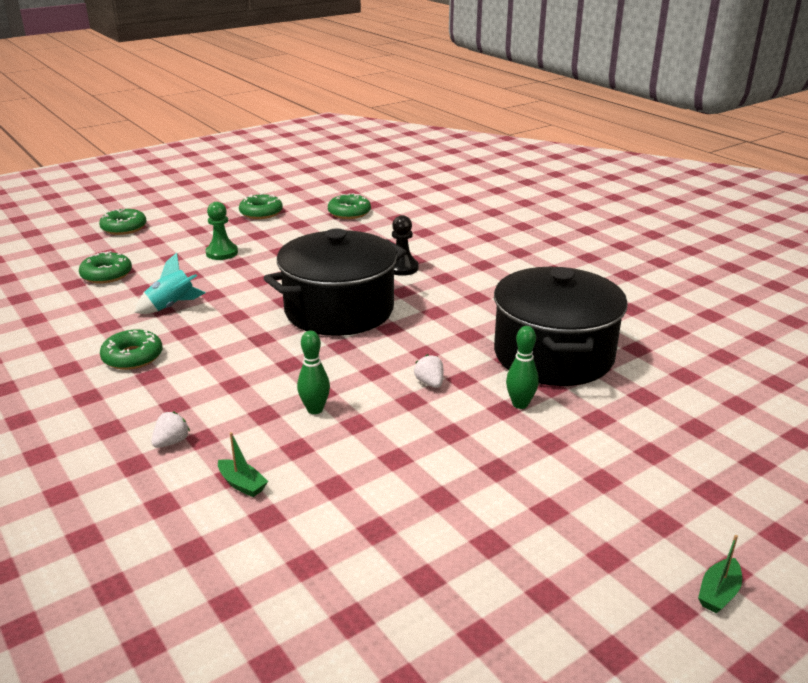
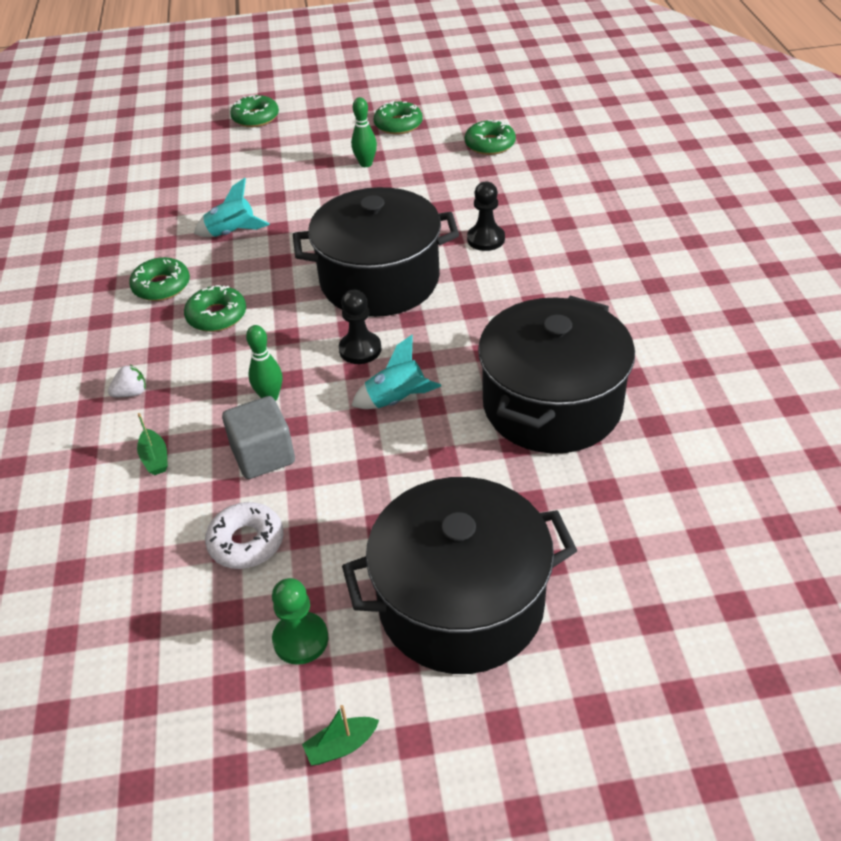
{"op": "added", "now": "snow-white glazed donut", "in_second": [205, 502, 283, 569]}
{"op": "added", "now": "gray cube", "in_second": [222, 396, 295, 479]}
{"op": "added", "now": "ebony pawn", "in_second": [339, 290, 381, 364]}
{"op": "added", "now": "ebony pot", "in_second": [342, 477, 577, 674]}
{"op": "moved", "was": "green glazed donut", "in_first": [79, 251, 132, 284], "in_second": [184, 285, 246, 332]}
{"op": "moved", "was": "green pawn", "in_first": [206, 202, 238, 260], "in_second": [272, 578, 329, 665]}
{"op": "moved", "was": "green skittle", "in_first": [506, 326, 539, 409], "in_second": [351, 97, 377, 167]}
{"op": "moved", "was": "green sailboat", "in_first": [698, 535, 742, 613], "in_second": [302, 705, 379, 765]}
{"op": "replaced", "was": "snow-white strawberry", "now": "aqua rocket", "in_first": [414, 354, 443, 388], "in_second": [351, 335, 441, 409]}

····················

● **WHAT NEEDS TO BE DONE**
Look for the word "pawn" in the data, then return every line that contains it.

● **TASK RESULT**
{"op": "added", "now": "ebony pawn", "in_second": [339, 290, 381, 364]}
{"op": "moved", "was": "green pawn", "in_first": [206, 202, 238, 260], "in_second": [272, 578, 329, 665]}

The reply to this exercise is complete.